- _TASK OBJECTIVE_
The required output is the exact run of lines below that opens at the line with "LINE1 pin DO: 12 -> SCK" and closes at the line with "TFT2: ILI9341 -> ST7789".

Recorded data
=== Begin Enclosure ===

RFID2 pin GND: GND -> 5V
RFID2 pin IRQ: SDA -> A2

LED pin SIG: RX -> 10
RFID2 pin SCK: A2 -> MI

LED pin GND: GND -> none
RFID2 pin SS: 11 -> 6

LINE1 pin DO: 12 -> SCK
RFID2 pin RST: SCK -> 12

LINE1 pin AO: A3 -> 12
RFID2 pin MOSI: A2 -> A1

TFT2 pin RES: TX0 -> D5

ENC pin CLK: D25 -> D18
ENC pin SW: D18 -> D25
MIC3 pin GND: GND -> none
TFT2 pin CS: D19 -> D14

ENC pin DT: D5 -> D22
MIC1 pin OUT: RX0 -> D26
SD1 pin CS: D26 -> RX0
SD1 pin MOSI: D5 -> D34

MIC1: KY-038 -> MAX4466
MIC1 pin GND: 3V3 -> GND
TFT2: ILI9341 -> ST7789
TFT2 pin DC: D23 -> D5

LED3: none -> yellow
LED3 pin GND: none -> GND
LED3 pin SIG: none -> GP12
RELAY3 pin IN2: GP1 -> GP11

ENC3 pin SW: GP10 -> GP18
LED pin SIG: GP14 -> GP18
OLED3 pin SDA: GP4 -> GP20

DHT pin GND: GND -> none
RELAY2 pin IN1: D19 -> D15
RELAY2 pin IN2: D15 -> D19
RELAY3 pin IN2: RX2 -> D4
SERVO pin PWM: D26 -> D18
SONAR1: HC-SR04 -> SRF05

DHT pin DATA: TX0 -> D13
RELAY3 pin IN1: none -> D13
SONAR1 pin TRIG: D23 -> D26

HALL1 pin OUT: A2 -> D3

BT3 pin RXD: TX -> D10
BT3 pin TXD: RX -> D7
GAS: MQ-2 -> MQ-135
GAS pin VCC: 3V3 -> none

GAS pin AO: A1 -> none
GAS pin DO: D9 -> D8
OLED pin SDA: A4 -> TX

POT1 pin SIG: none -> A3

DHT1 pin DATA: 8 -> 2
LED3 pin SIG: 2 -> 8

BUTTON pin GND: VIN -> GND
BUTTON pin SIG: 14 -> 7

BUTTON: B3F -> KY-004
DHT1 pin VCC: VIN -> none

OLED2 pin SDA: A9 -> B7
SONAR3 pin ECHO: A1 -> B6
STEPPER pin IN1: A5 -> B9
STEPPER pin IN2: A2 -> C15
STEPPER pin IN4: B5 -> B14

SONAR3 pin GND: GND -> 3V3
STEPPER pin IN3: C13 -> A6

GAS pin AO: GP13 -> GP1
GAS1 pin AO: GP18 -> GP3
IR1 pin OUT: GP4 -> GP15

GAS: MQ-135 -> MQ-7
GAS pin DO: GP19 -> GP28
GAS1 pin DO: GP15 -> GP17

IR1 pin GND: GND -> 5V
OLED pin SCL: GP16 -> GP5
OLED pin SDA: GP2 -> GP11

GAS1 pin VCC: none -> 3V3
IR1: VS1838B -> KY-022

=== End Enclosure ===

- _SOLUTION FOR THIS EXERCISE_
LINE1 pin DO: 12 -> SCK
RFID2 pin RST: SCK -> 12

LINE1 pin AO: A3 -> 12
RFID2 pin MOSI: A2 -> A1

TFT2 pin RES: TX0 -> D5

ENC pin CLK: D25 -> D18
ENC pin SW: D18 -> D25
MIC3 pin GND: GND -> none
TFT2 pin CS: D19 -> D14

ENC pin DT: D5 -> D22
MIC1 pin OUT: RX0 -> D26
SD1 pin CS: D26 -> RX0
SD1 pin MOSI: D5 -> D34

MIC1: KY-038 -> MAX4466
MIC1 pin GND: 3V3 -> GND
TFT2: ILI9341 -> ST7789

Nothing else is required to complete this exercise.